- _DATA PROVIDED_
--------------------

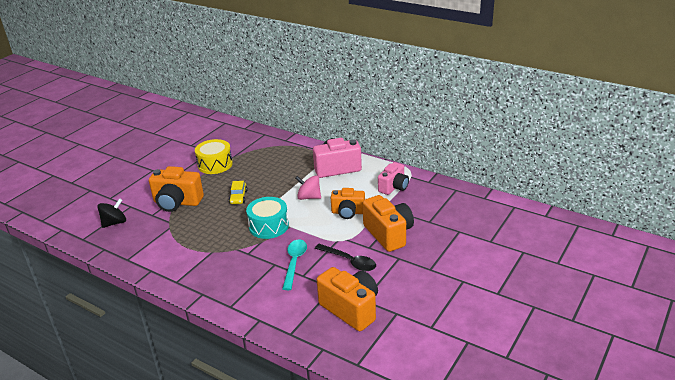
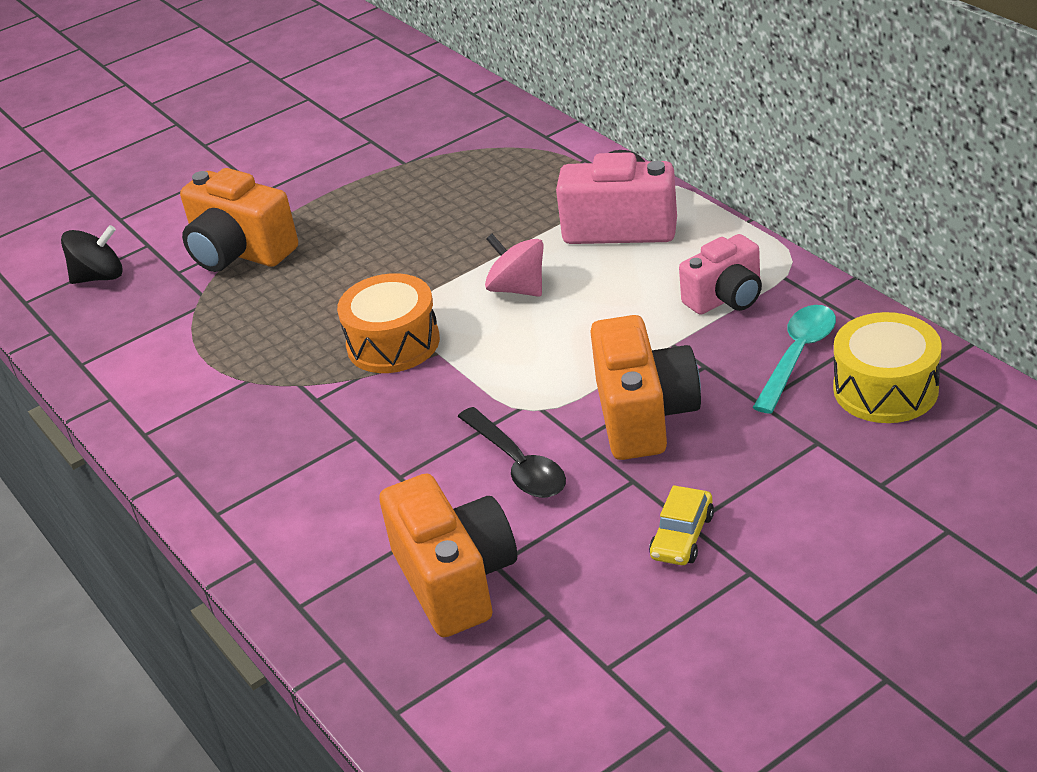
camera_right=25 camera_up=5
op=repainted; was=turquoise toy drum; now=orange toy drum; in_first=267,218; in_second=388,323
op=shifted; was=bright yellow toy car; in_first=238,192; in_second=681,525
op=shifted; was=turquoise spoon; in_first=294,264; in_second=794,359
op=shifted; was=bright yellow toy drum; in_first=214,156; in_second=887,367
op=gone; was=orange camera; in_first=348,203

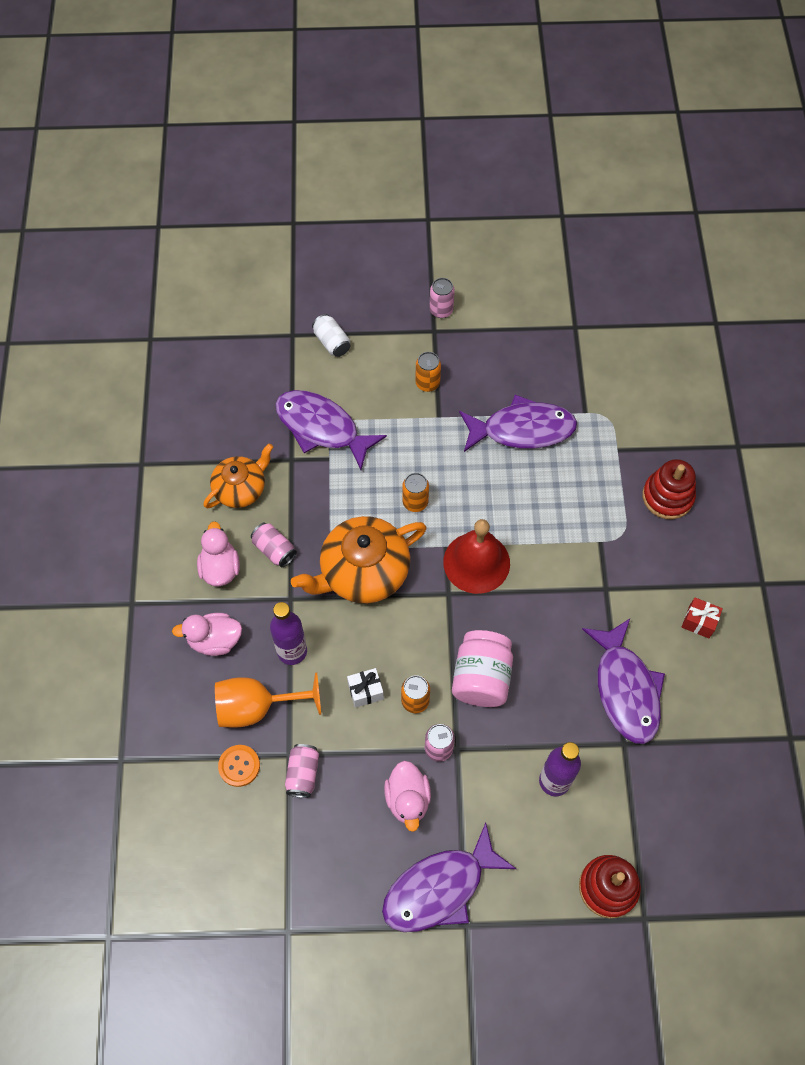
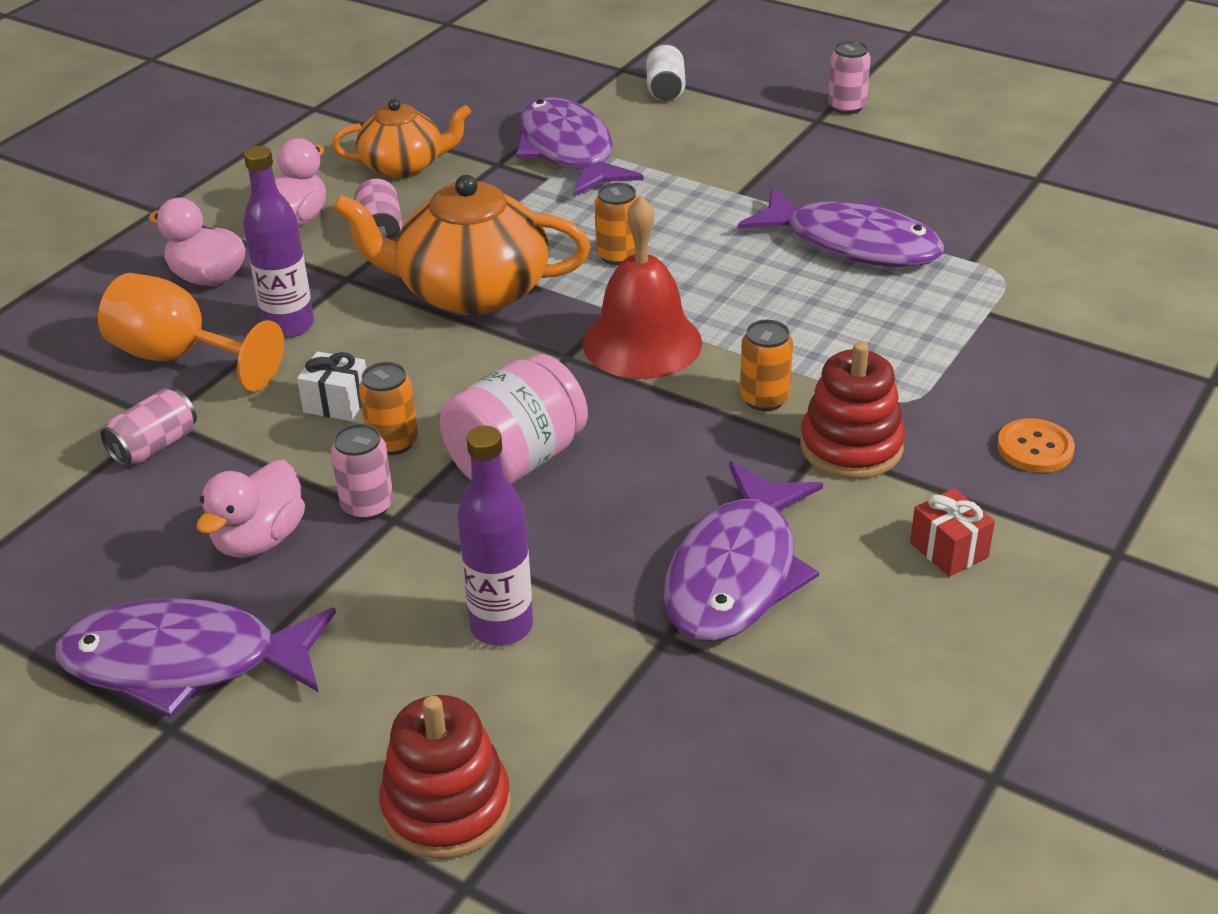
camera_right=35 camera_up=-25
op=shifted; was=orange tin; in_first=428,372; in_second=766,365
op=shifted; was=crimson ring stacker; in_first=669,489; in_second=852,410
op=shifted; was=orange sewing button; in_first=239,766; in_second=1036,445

--------------------

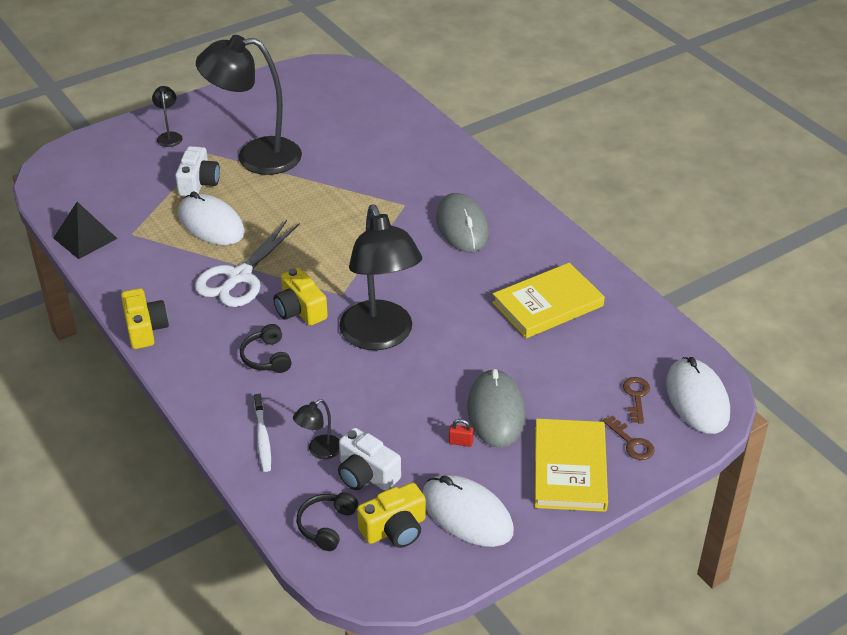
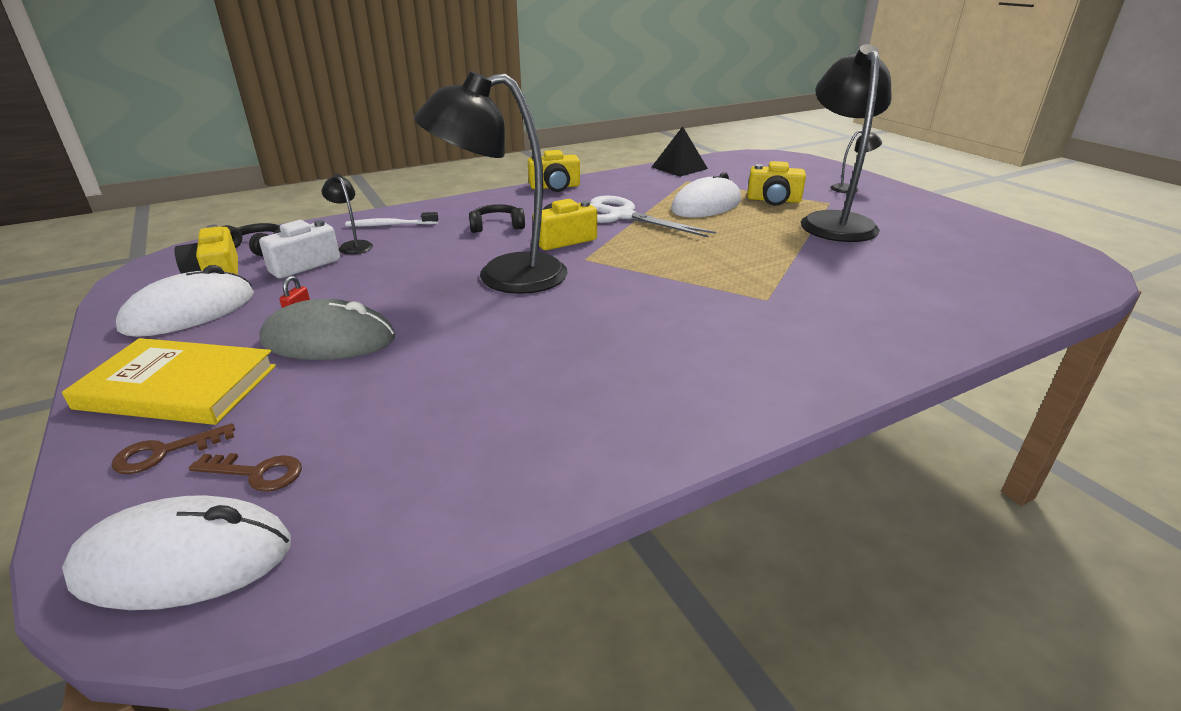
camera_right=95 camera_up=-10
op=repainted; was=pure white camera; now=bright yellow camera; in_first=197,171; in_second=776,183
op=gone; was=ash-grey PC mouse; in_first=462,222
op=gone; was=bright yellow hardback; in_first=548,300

--------------------

Using the records above, copy each line that contains "turquoise".

- _WRITTEN SOLUTION_
op=repainted; was=turquoise toy drum; now=orange toy drum; in_first=267,218; in_second=388,323
op=shifted; was=turquoise spoon; in_first=294,264; in_second=794,359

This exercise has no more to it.